Required action
Take every line containing "size" out of the records.

(Shape position updates)
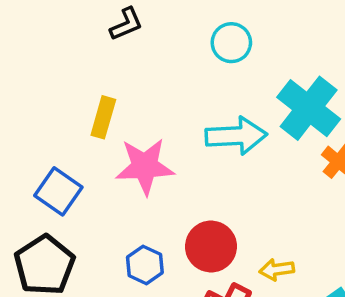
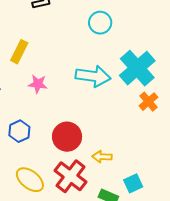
pink star: (145, 166) -> (38, 84), size x0.6
blue hexagon: (145, 265) -> (19, 131), moved

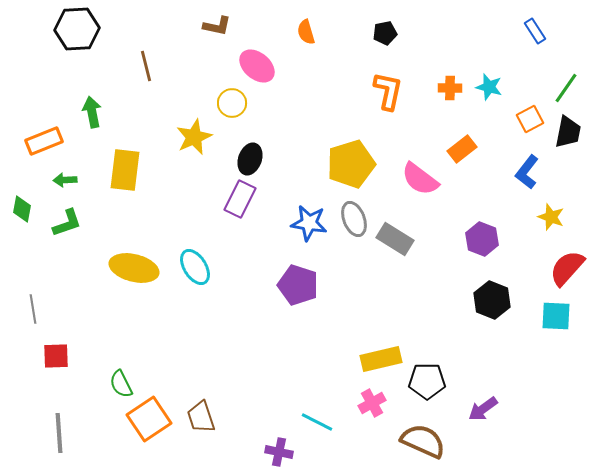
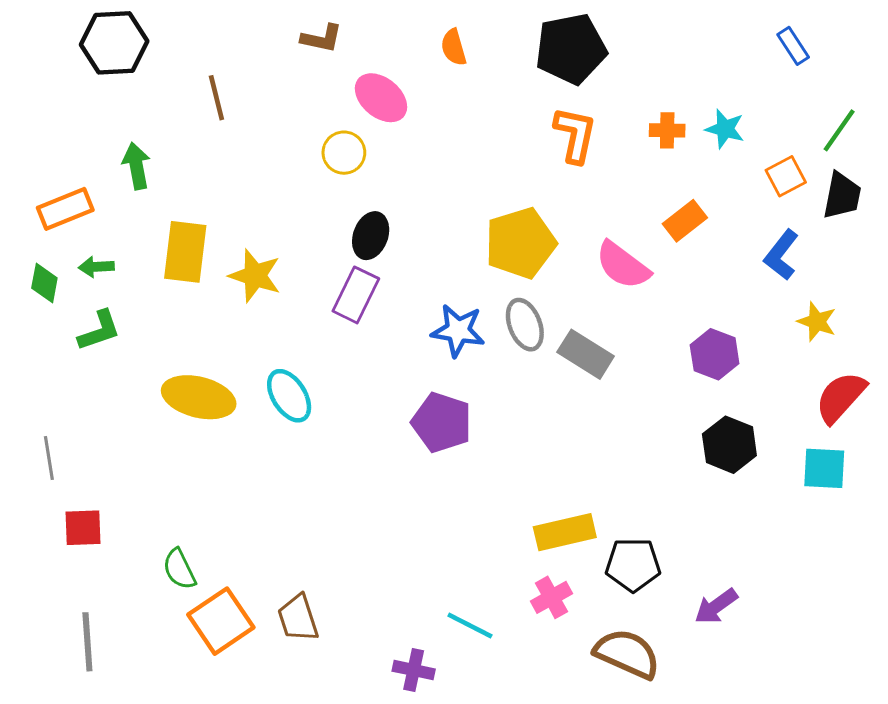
black pentagon: (385, 33) -> (571, 49), size x2.0
yellow star: (194, 137) -> (255, 276), moved, turned -30
green diamond: (22, 209) -> (44, 283), moved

Written solution
pink star: (145, 166) -> (38, 84), size x0.6
black pentagon: (385, 33) -> (571, 49), size x2.0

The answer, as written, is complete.